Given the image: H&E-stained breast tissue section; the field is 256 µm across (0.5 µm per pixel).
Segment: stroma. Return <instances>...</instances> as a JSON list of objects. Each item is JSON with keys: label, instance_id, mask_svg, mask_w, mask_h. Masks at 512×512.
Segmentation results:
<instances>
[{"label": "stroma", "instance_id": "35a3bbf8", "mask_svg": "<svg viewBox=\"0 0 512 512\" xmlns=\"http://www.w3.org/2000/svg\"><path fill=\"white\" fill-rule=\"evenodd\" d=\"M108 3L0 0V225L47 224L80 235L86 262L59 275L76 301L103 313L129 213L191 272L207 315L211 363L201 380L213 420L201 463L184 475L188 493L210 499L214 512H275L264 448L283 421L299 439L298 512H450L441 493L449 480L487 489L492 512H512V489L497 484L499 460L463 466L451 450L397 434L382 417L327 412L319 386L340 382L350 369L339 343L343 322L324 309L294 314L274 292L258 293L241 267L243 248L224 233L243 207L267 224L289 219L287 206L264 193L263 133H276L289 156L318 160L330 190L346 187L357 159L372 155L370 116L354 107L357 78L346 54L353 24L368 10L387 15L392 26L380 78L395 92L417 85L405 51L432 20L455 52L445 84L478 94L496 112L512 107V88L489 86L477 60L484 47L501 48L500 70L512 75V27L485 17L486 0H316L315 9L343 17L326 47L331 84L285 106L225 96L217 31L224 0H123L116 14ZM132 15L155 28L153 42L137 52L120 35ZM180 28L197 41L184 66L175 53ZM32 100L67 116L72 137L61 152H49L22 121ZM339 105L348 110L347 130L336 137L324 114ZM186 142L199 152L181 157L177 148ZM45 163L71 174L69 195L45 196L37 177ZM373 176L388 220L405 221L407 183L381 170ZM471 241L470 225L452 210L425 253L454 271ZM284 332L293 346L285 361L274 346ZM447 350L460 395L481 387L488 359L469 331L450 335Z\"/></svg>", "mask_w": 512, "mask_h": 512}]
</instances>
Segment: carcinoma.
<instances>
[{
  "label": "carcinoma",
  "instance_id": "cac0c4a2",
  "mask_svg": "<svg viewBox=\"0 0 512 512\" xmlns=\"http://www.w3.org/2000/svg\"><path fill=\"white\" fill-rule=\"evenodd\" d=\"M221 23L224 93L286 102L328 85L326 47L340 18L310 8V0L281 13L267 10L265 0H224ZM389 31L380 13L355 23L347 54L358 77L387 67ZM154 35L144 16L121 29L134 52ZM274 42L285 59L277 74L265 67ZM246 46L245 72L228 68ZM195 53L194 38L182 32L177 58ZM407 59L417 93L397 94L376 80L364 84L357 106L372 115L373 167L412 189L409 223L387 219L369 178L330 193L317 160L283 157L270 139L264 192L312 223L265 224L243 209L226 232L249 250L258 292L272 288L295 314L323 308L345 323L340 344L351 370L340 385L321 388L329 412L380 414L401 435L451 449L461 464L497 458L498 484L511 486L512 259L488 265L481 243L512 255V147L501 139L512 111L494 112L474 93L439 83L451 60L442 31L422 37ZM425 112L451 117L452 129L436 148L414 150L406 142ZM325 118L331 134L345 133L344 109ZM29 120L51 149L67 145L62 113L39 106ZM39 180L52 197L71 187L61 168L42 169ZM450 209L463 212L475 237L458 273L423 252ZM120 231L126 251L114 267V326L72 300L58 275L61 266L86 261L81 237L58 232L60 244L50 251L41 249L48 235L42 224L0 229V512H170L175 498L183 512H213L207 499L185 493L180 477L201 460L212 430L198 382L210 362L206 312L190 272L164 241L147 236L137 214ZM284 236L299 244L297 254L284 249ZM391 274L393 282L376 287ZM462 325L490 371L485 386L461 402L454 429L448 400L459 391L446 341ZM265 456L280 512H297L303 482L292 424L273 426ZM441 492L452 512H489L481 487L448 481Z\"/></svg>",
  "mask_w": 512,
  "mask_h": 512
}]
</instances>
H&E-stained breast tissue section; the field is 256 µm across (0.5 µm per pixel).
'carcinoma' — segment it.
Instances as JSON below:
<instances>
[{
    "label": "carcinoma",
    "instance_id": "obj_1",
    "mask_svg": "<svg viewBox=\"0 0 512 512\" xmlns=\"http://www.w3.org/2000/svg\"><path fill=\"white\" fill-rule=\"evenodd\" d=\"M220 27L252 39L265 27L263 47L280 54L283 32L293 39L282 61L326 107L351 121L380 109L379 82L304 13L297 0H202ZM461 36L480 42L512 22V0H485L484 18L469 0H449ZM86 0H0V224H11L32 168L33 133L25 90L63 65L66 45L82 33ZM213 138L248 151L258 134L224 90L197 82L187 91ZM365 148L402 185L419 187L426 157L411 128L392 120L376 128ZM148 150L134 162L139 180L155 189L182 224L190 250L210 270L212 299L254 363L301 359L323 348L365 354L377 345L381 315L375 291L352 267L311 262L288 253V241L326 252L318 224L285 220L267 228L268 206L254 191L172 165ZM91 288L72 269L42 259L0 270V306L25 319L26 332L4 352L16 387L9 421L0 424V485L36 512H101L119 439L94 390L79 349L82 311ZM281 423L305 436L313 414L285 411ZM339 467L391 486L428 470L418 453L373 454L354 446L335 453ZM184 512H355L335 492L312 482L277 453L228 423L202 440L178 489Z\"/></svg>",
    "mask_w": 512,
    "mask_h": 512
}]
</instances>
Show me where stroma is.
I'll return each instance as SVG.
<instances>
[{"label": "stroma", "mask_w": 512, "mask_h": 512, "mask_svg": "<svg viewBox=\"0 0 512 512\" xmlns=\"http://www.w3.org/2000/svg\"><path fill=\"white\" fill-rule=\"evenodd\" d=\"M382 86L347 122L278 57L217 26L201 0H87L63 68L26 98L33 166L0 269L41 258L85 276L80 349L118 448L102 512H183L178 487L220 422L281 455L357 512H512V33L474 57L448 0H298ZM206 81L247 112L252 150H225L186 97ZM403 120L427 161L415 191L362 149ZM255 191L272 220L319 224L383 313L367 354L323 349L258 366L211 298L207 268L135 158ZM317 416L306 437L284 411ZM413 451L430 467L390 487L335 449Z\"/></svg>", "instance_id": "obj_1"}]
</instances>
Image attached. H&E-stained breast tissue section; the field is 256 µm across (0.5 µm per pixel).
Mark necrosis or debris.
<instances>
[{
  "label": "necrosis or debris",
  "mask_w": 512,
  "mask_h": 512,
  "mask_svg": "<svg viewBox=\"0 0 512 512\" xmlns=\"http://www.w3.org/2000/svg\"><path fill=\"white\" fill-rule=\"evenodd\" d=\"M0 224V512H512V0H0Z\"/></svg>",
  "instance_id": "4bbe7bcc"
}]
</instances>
● ● ● ●
* **SHORT PROBLEM**:
Copy out exactly the lines between the line with "Image attached. H&E-stained" and the last line of the entries, counting both of those lines.

* **SOLUTION FOR THIS PROBLEM**:
Image attached. H&E-stained breast tissue section; the field is 256 µm across (0.5 µm per pixel).
Mark necrosis or debris.
<instances>
[{
  "label": "necrosis or debris",
  "mask_w": 512,
  "mask_h": 512,
  "mask_svg": "<svg viewBox=\"0 0 512 512\" xmlns=\"http://www.w3.org/2000/svg\"><path fill=\"white\" fill-rule=\"evenodd\" d=\"M0 224V512H512V0H0Z\"/></svg>",
  "instance_id": "4bbe7bcc"
}]
</instances>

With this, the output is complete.